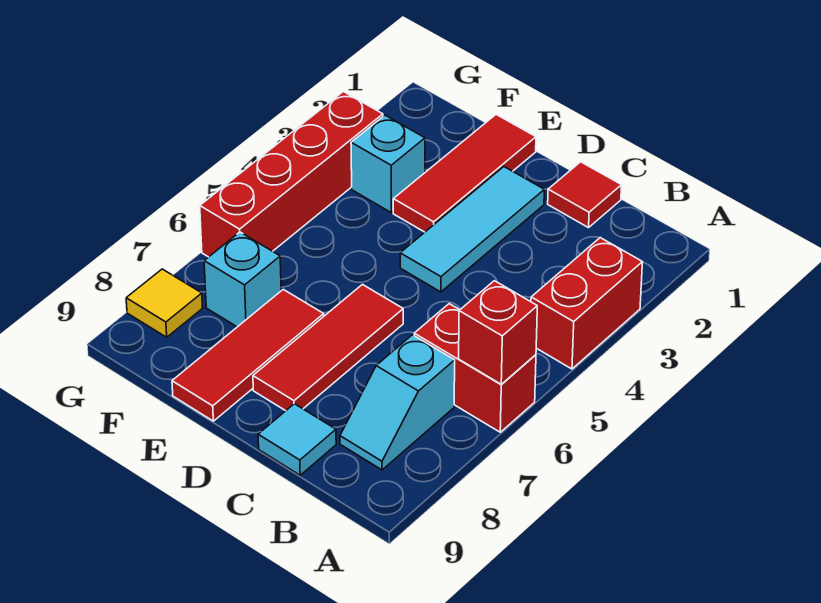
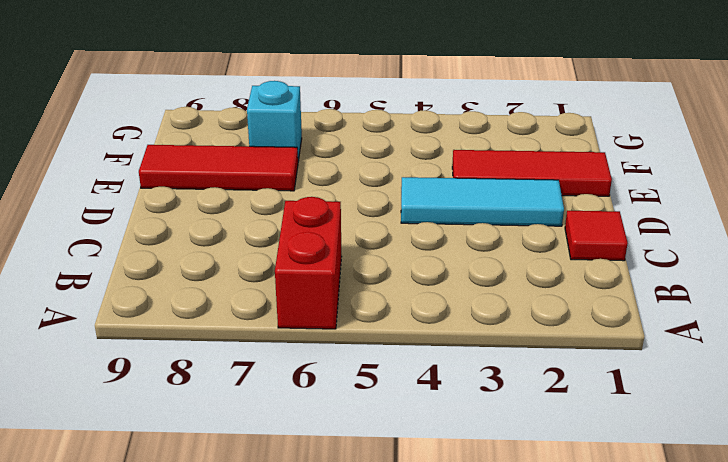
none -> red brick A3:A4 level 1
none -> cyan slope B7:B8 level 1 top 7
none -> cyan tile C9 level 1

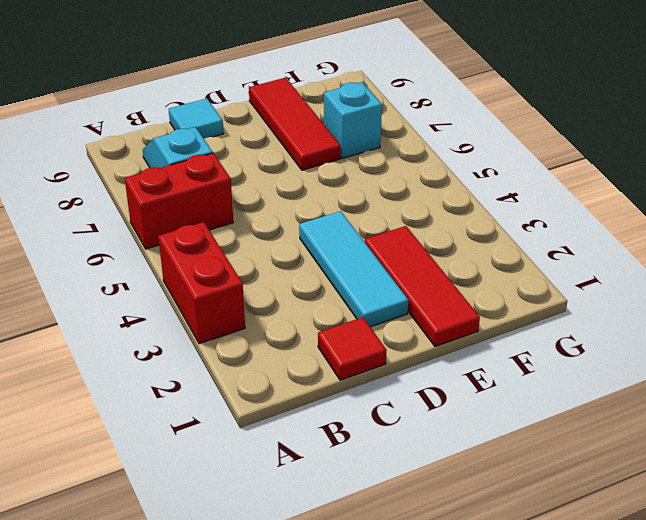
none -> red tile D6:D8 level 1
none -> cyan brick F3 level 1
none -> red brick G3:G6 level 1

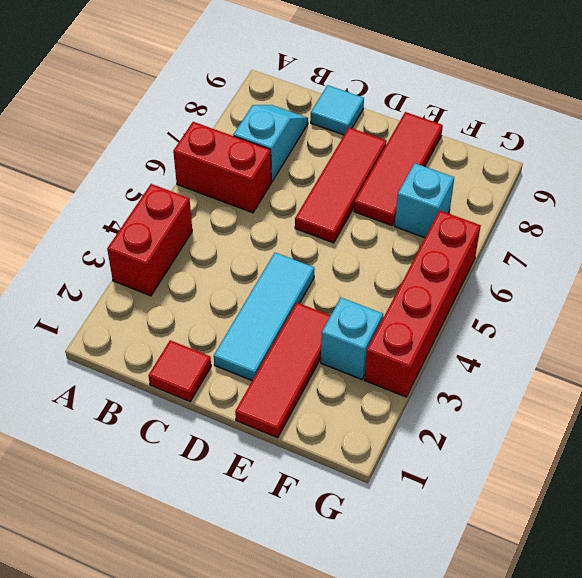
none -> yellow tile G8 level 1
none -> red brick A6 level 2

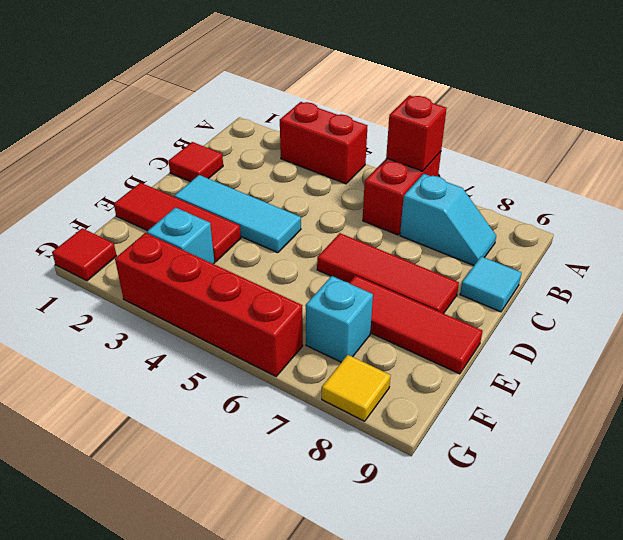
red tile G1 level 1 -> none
_ _ _ _
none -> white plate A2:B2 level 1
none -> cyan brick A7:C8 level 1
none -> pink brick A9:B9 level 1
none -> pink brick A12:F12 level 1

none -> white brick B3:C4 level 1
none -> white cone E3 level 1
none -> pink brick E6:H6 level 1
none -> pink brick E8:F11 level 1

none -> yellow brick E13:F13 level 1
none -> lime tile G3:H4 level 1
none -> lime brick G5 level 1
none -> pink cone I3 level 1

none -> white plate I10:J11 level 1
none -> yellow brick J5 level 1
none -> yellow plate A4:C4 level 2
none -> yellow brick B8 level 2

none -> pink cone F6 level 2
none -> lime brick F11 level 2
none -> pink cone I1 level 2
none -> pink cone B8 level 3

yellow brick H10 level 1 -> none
_ _ _ _
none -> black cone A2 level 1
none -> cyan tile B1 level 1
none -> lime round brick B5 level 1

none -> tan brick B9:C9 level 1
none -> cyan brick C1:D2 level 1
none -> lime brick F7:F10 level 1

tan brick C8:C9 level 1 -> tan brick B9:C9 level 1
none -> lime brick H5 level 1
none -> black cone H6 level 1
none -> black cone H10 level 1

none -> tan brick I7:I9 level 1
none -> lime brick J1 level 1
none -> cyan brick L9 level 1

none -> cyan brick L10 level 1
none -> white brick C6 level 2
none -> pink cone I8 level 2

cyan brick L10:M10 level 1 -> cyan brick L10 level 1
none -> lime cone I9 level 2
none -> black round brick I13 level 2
_ _ _ _
_WHAT TO DO_:
From the listing above, return the lines starting at the one with "none -> pink brick E6:H6 level 1" and ending at the one with "yellow brick H10 level 1 -> none", both kept, exactly as they appear and nothing more.

_PROBLEM SOLUTION_:
none -> pink brick E6:H6 level 1
none -> pink brick E8:F11 level 1

none -> yellow brick E13:F13 level 1
none -> lime tile G3:H4 level 1
none -> lime brick G5 level 1
none -> pink cone I3 level 1

none -> white plate I10:J11 level 1
none -> yellow brick J5 level 1
none -> yellow plate A4:C4 level 2
none -> yellow brick B8 level 2

none -> pink cone F6 level 2
none -> lime brick F11 level 2
none -> pink cone I1 level 2
none -> pink cone B8 level 3

yellow brick H10 level 1 -> none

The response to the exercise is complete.